• _Activity_: Word for word, repeat the lines of the records from the one containing "U6: XNOR 74HC266" through the last line, both included.

*** Opening of Supplied entries ***

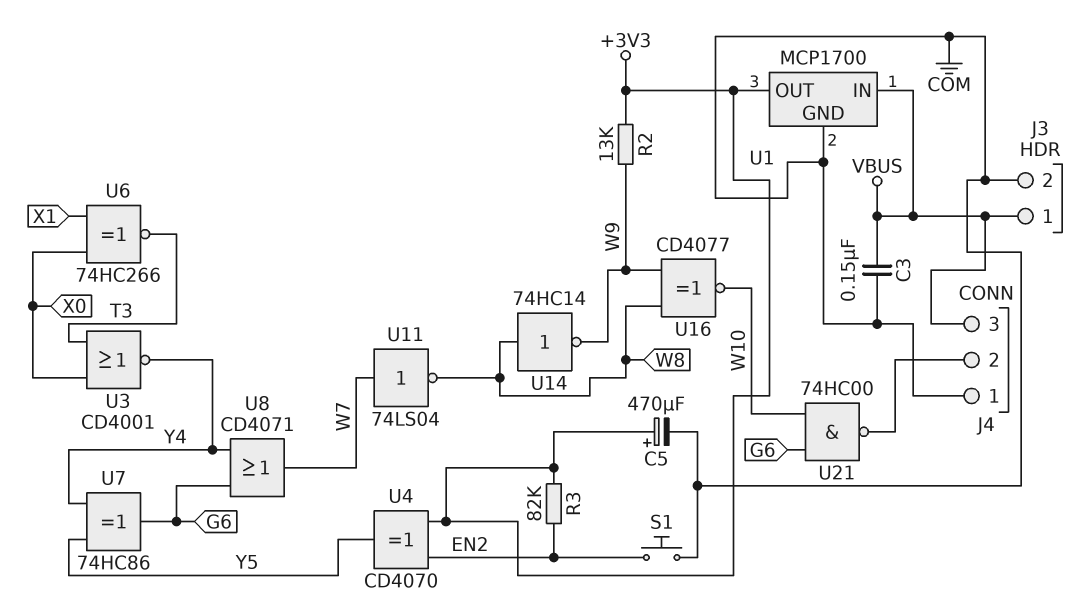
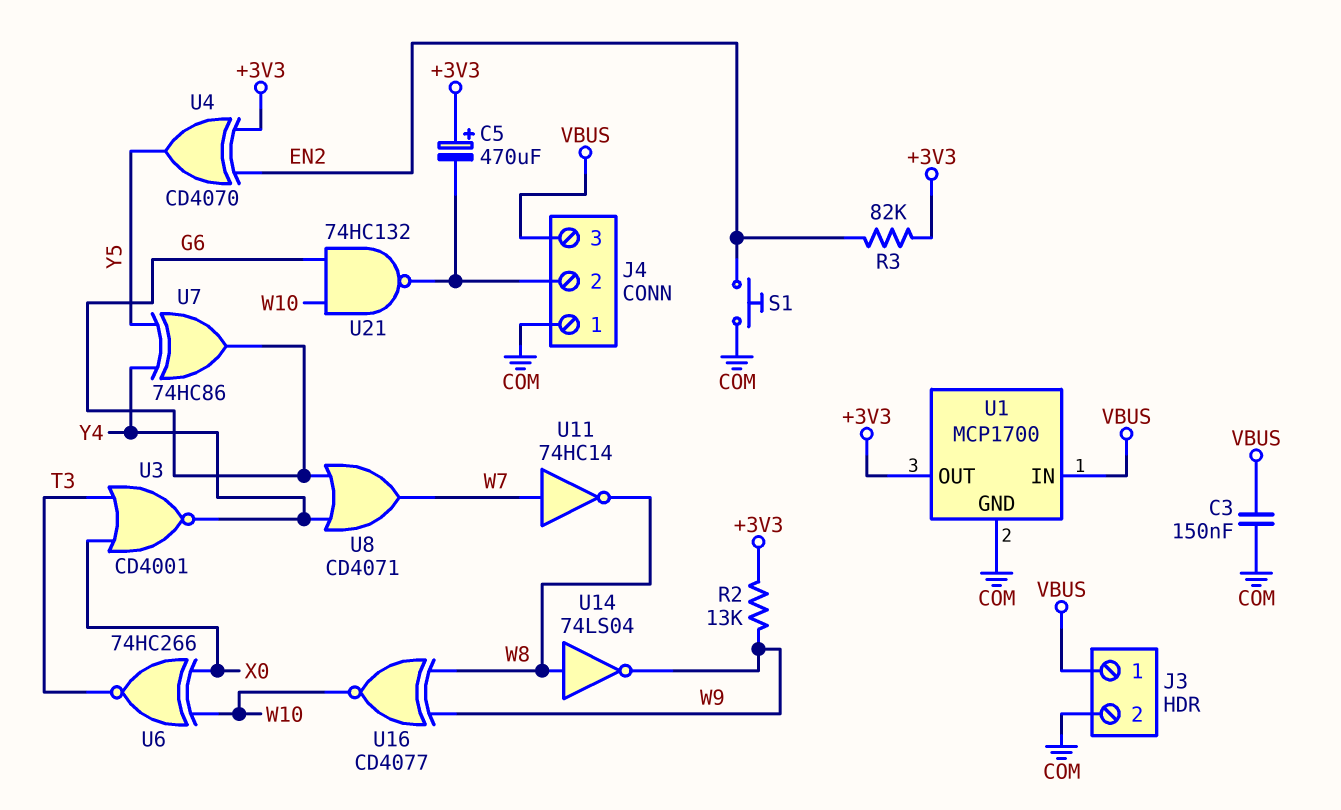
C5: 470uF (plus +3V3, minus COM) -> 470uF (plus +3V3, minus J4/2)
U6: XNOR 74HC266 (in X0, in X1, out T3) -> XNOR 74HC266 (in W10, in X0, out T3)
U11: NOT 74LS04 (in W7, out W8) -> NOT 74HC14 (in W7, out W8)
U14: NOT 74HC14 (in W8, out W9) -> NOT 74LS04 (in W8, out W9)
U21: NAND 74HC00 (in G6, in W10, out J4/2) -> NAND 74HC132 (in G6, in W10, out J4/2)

*** Close of Supplied entries ***

• _Solution to the exercise_:
U6: XNOR 74HC266 (in X0, in X1, out T3) -> XNOR 74HC266 (in W10, in X0, out T3)
U11: NOT 74LS04 (in W7, out W8) -> NOT 74HC14 (in W7, out W8)
U14: NOT 74HC14 (in W8, out W9) -> NOT 74LS04 (in W8, out W9)
U21: NAND 74HC00 (in G6, in W10, out J4/2) -> NAND 74HC132 (in G6, in W10, out J4/2)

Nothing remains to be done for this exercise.